The response should consist of the data below, copied exactly, with no pictures in it.
(Beginning of GIVEN INFORMATION)
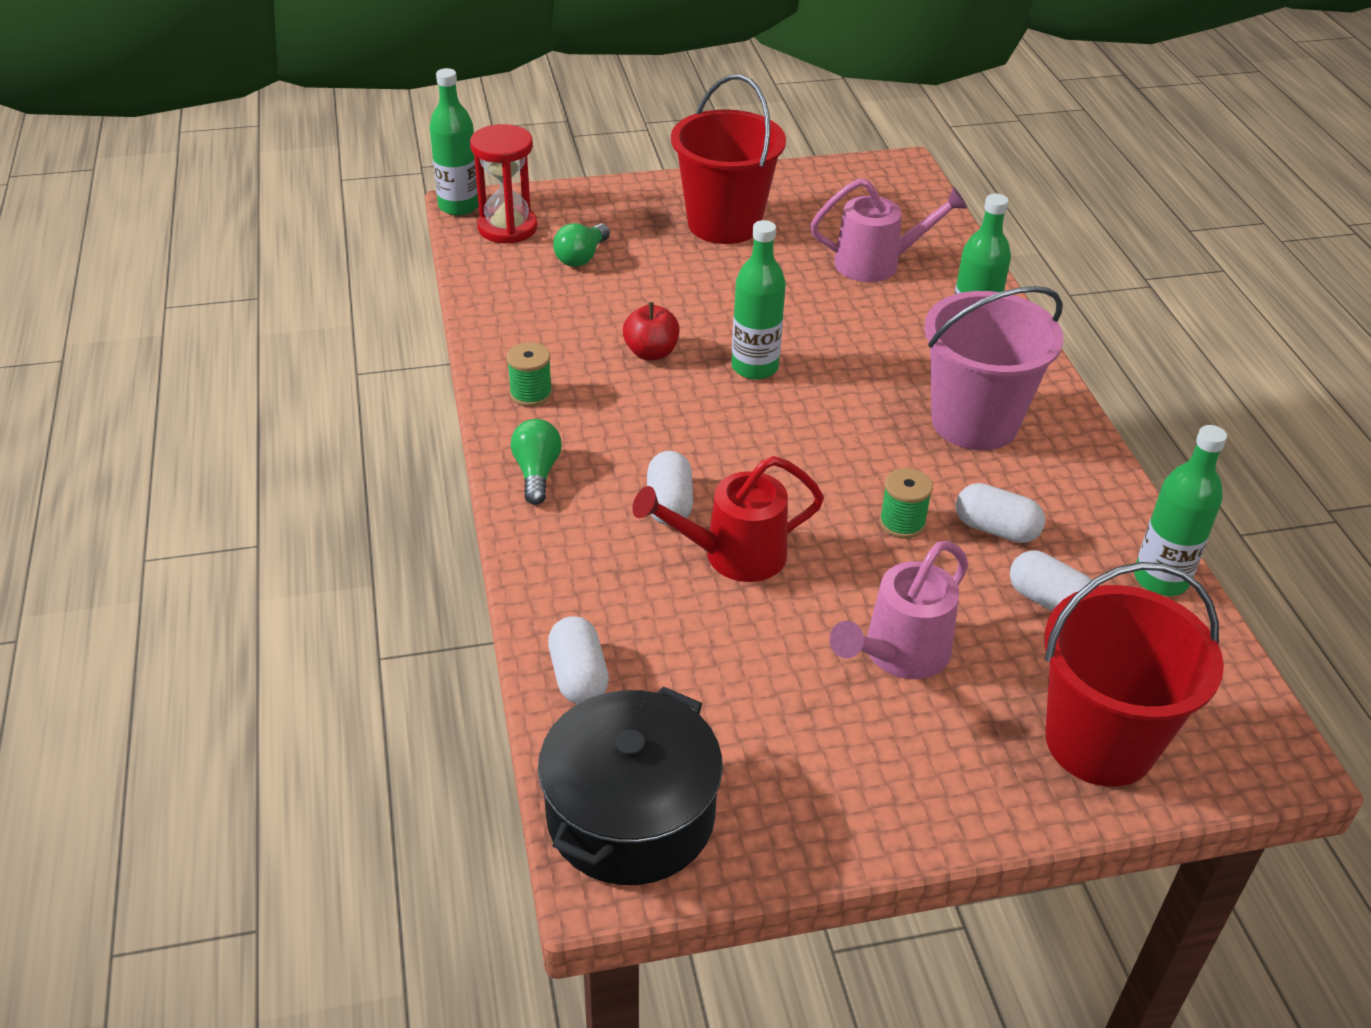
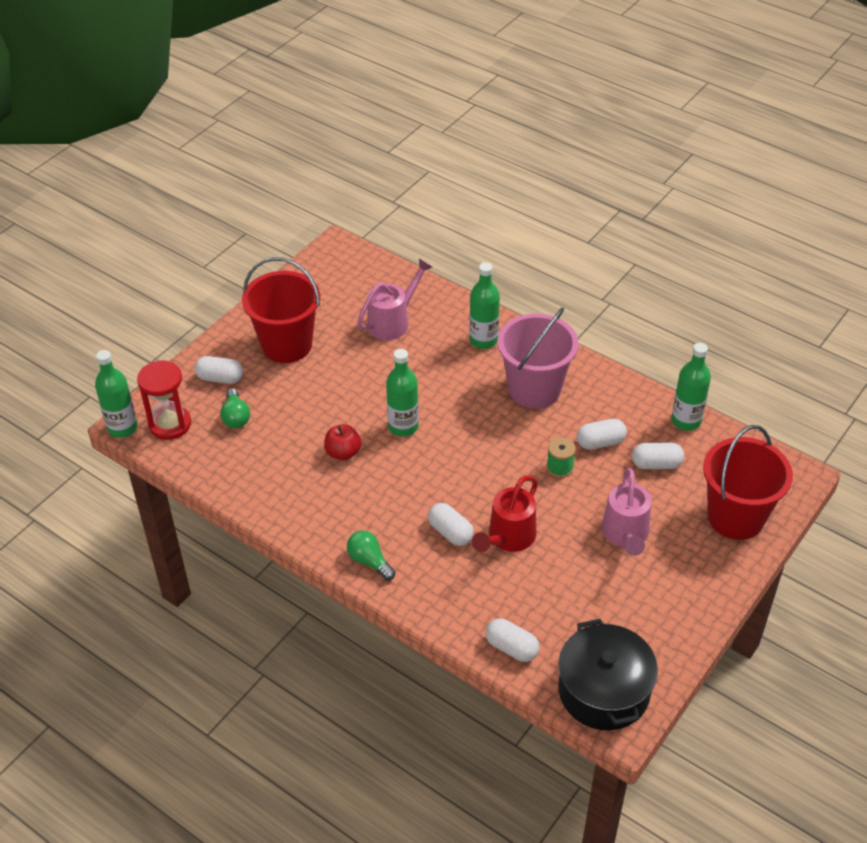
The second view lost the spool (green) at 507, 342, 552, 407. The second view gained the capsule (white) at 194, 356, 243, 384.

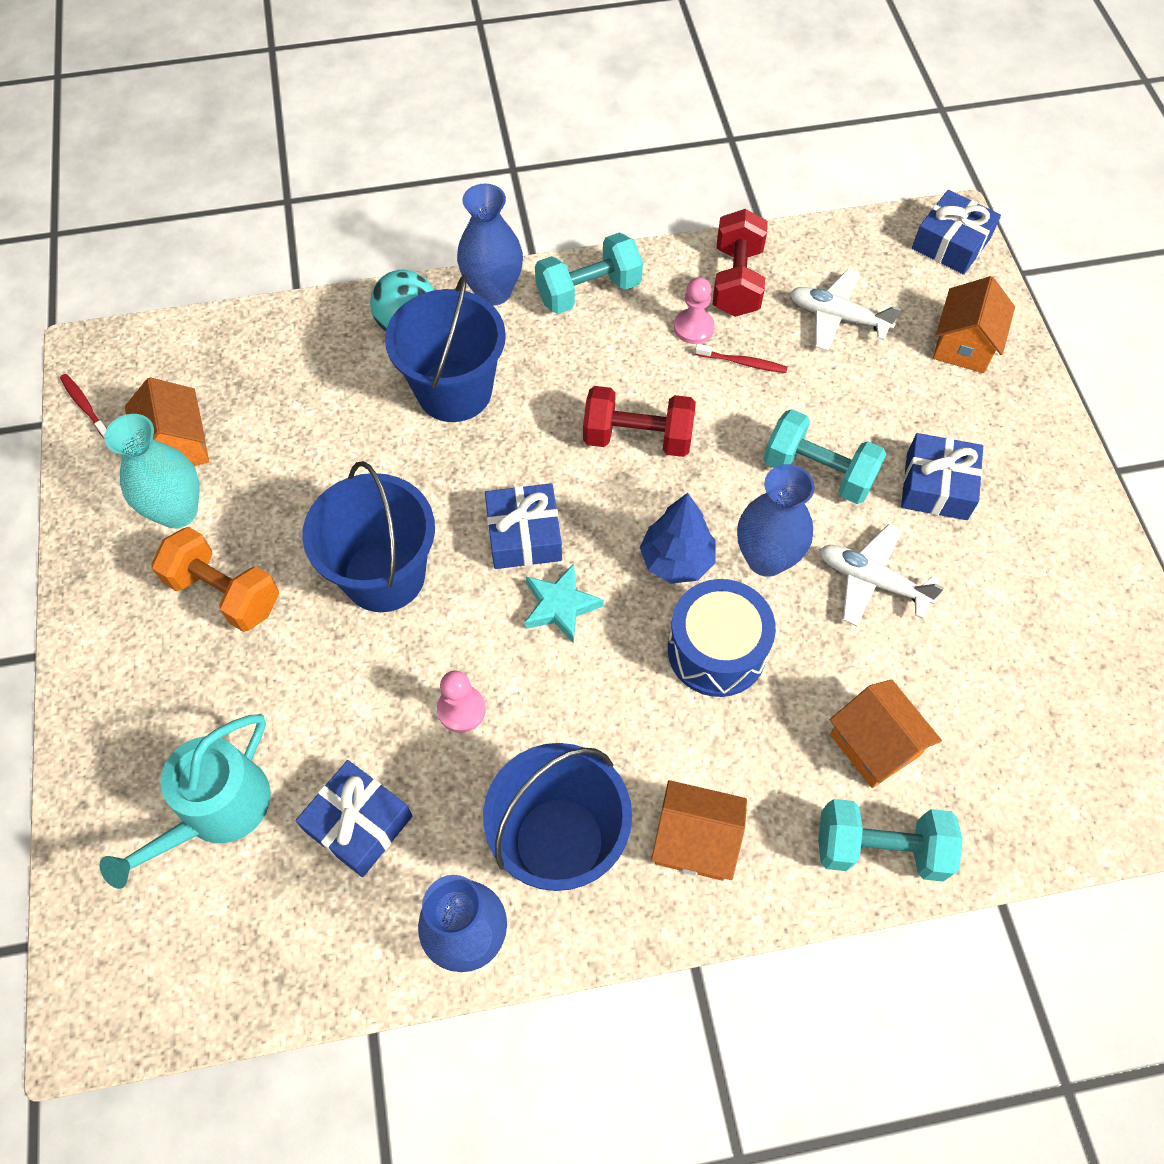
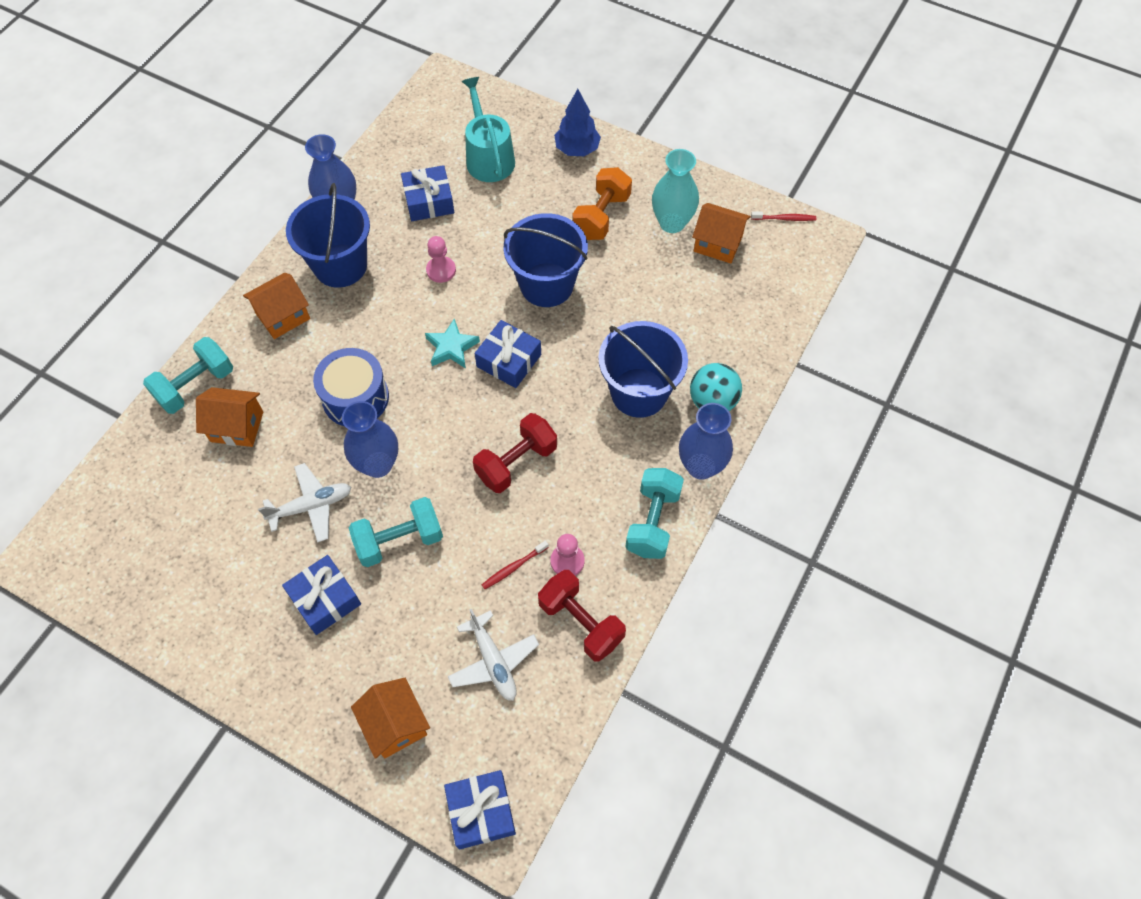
The tree (blue) ended up elsewhere, having gone from 640, 493, 716, 584 to 554, 89, 601, 156. The dumbbell (orange) at 151, 527, 279, 632 ended up facing another way, 45 degrees counterclockwise from before. The plane (white) at 790, 269, 901, 351 ended up facing another way, 90 degrees clockwise from before.

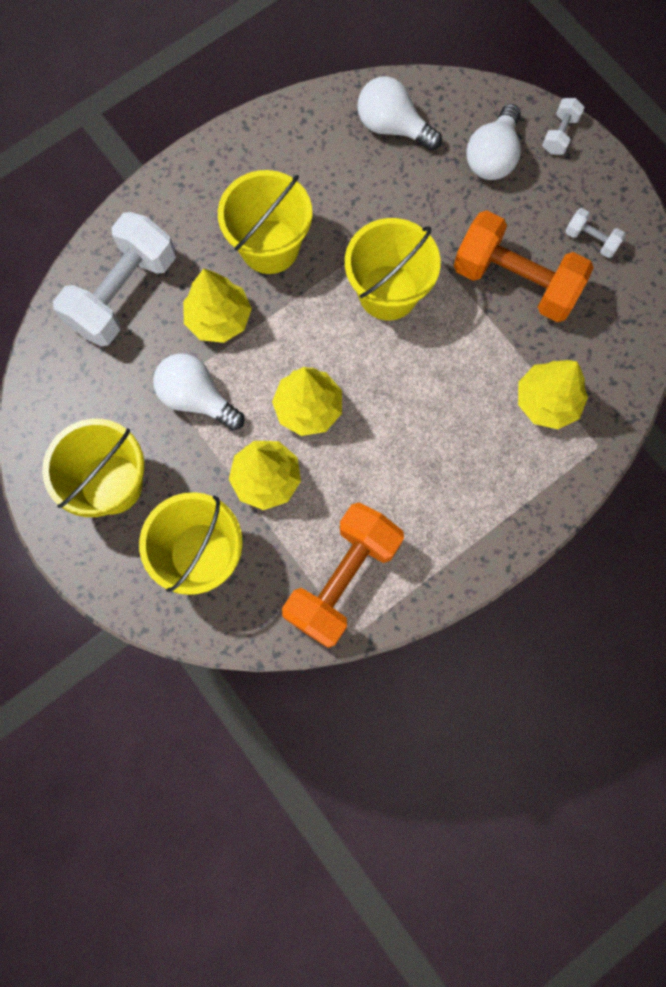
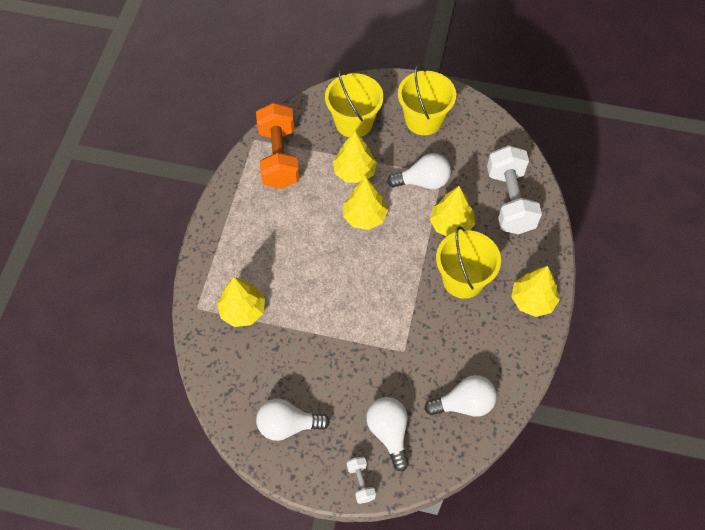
The second view lost the bucket (yellow) at 345, 218, 441, 321. The second view lost the dumbbell (orange) at 454, 210, 594, 322. The second view gained the tree (yellow) at 511, 266, 560, 317. Where the dumbbell (white) stood at 565, 208, 626, 258, the light bulb (white) came to stand at 256, 399, 330, 441.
(End of GIVEN INFORMATION)
> **WRITTEN SOLUTION**
The second view lost the spool (green) at 507, 342, 552, 407. The second view gained the capsule (white) at 194, 356, 243, 384.

The tree (blue) ended up elsewhere, having gone from 640, 493, 716, 584 to 554, 89, 601, 156. The dumbbell (orange) at 151, 527, 279, 632 ended up facing another way, 45 degrees counterclockwise from before. The plane (white) at 790, 269, 901, 351 ended up facing another way, 90 degrees clockwise from before.

The second view lost the bucket (yellow) at 345, 218, 441, 321. The second view lost the dumbbell (orange) at 454, 210, 594, 322. The second view gained the tree (yellow) at 511, 266, 560, 317. Where the dumbbell (white) stood at 565, 208, 626, 258, the light bulb (white) came to stand at 256, 399, 330, 441.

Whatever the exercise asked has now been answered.